Your instructions » Going line by line through the records below, count those with the word "purple" and give only the count.

******************************

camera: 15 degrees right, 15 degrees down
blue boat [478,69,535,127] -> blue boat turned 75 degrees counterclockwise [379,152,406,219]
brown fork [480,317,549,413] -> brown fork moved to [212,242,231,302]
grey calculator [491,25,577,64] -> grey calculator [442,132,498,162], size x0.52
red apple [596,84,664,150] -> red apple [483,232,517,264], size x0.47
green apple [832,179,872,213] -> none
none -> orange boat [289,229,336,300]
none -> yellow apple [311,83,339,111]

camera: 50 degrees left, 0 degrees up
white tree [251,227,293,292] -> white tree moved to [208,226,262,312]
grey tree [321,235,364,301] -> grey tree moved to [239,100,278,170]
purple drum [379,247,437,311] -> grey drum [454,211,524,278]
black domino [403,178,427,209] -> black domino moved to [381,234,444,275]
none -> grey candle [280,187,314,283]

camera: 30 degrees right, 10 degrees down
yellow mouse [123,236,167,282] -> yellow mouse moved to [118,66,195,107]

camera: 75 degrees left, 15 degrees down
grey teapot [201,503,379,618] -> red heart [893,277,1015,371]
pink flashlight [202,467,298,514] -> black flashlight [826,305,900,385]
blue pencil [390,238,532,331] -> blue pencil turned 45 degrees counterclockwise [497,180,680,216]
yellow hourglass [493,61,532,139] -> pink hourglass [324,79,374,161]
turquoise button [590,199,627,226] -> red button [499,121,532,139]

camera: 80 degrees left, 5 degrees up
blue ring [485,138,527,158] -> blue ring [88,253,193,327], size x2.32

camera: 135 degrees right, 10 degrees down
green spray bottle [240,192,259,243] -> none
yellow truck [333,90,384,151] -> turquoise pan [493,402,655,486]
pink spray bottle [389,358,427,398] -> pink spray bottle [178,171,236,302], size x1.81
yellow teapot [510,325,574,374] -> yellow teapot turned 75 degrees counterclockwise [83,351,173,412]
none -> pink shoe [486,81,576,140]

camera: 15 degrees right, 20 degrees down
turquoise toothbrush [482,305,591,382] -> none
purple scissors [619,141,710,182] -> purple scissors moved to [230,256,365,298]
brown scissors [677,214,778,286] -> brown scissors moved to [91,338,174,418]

******************************

The completed task » 2